_PROBLEM TO SOLVE_
Would you work out how many lines below include the word "turned"? Only that number is wanted.

_PROVIDED RECORDS_

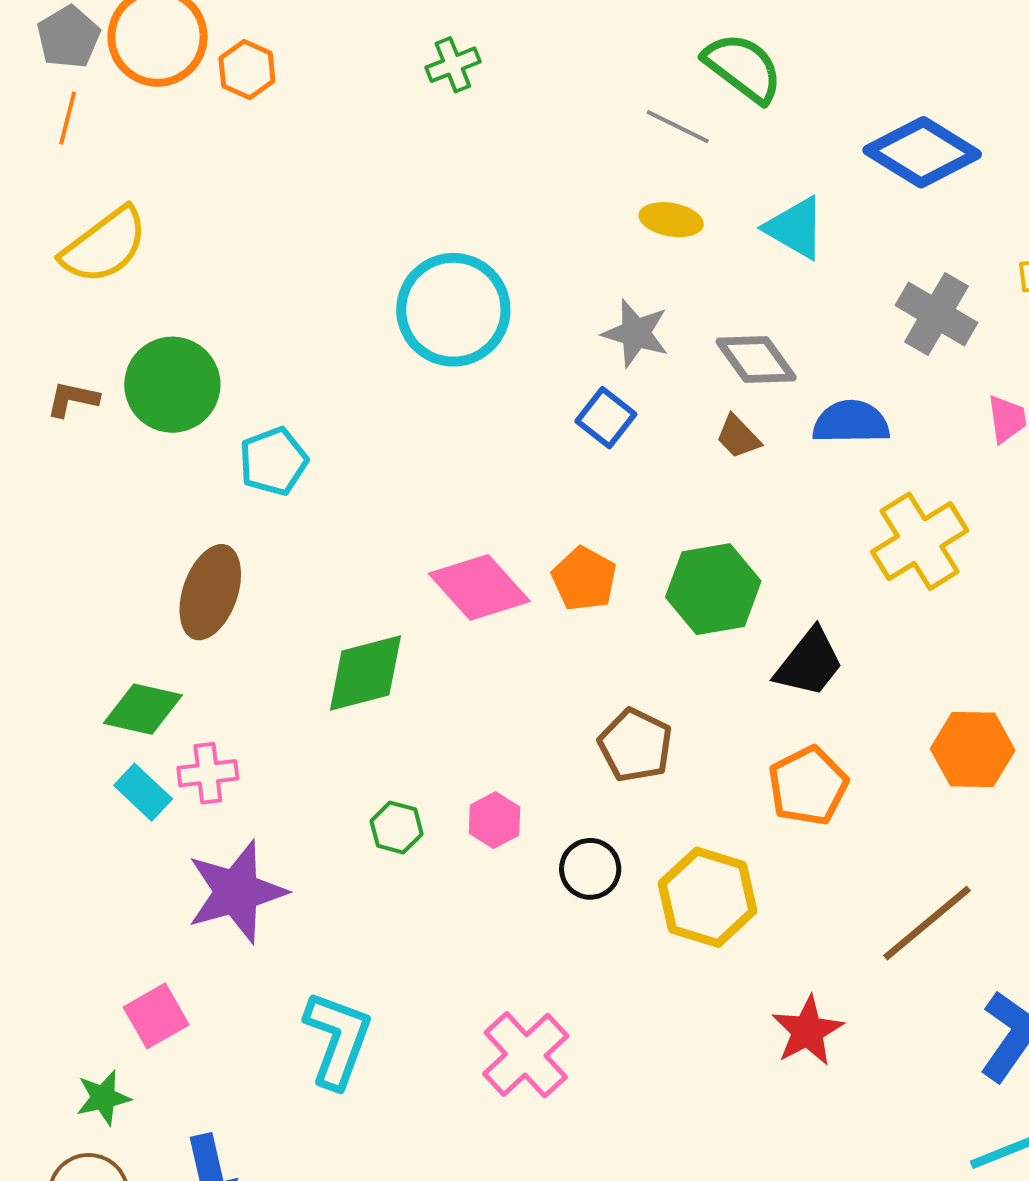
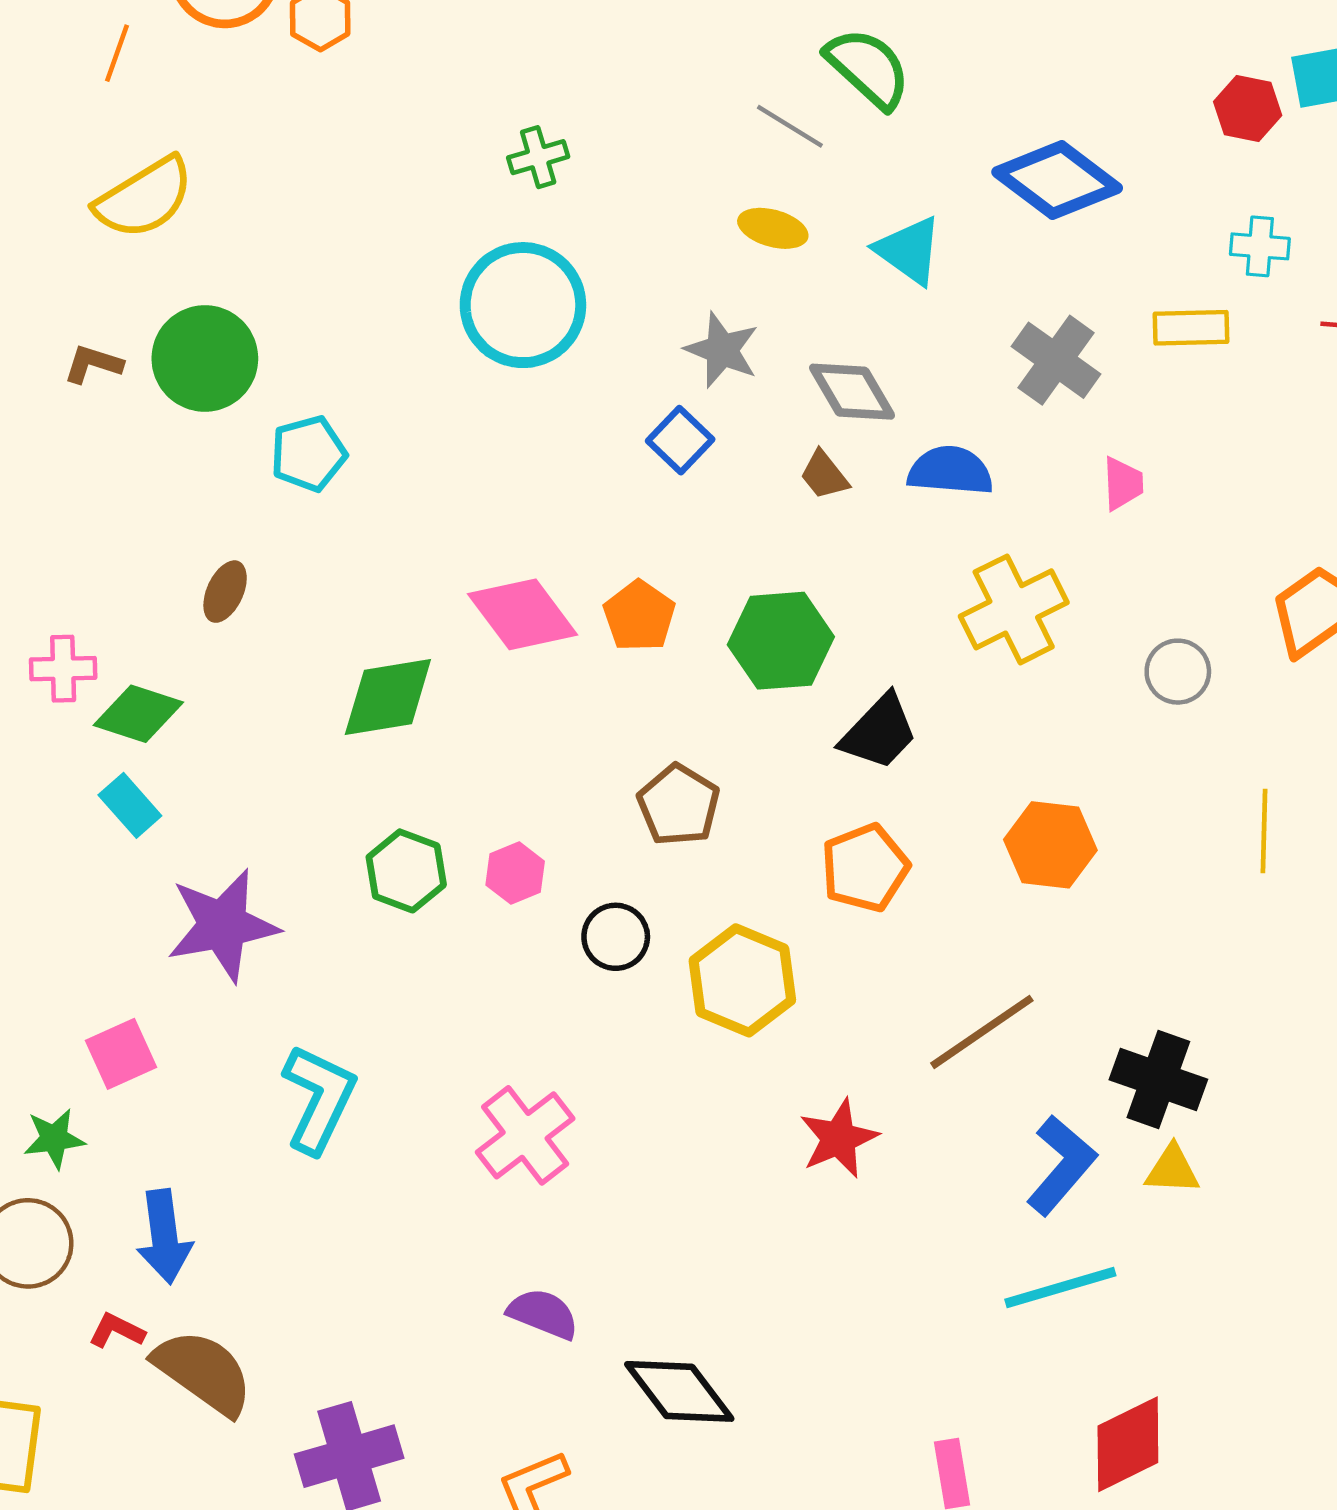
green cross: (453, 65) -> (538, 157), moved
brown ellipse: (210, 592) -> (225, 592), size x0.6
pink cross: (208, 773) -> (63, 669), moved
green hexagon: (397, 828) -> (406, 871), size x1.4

...

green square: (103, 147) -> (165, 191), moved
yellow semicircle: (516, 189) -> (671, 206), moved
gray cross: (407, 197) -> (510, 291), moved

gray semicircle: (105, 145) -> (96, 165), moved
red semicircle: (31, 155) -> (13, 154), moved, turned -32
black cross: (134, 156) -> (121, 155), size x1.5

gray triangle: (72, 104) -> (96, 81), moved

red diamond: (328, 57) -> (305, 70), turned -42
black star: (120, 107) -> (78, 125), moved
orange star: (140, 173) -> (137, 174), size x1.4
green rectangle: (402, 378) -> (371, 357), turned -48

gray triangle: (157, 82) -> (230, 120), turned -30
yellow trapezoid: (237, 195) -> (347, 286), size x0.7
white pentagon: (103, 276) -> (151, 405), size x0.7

--

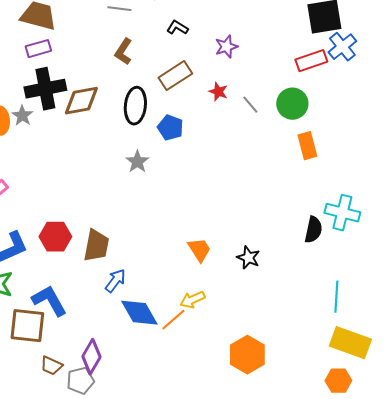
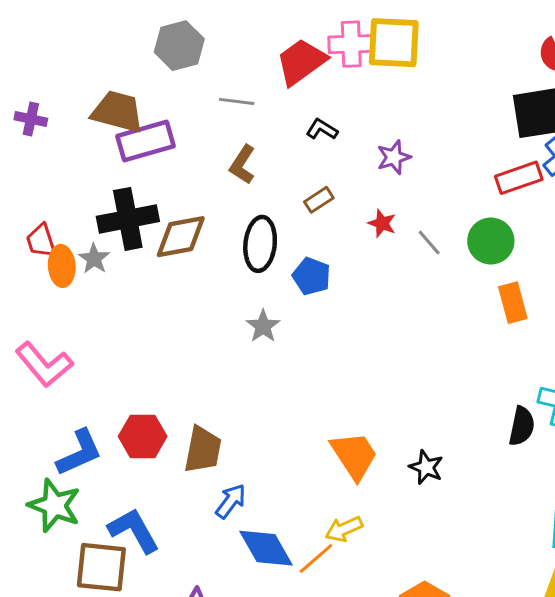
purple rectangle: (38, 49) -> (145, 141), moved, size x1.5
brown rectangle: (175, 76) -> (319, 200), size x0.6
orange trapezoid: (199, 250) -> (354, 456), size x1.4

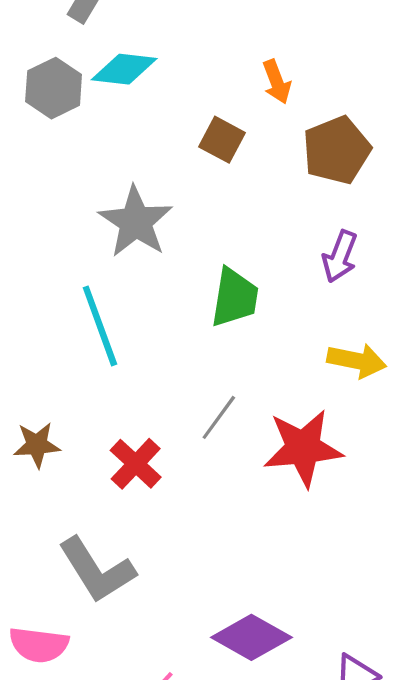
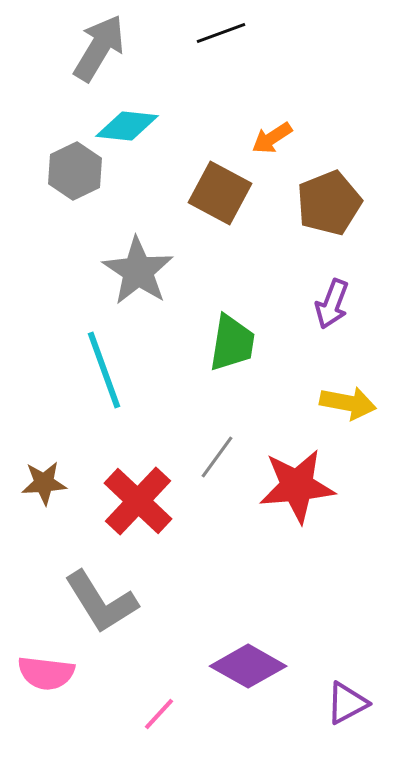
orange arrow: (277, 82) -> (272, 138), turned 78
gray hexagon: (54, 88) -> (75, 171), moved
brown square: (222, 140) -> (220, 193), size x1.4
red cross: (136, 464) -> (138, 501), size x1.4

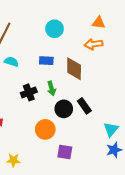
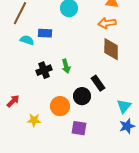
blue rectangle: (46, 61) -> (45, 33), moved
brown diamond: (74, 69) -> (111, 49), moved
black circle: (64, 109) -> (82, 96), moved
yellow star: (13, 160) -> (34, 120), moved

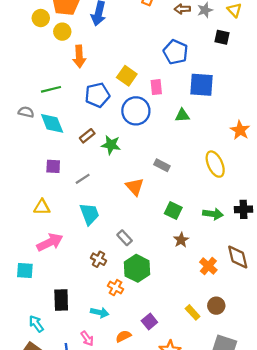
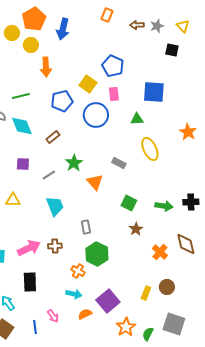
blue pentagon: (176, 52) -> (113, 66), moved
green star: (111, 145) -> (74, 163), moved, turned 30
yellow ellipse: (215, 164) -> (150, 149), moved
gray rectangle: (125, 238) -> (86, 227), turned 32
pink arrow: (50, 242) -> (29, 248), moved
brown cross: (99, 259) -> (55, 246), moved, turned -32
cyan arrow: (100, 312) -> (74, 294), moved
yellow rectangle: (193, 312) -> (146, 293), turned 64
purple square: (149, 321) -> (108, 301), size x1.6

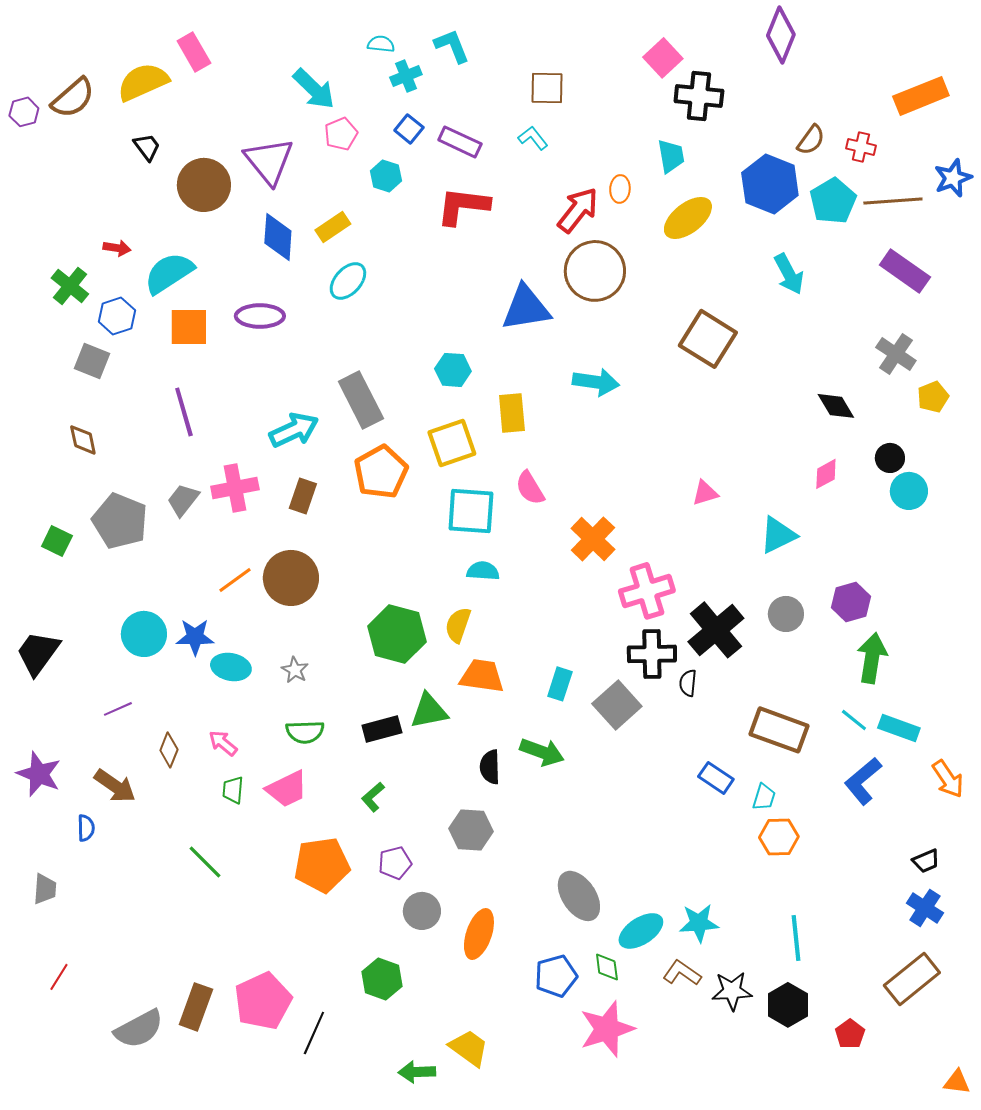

_RESULT OF THIS TASK_
9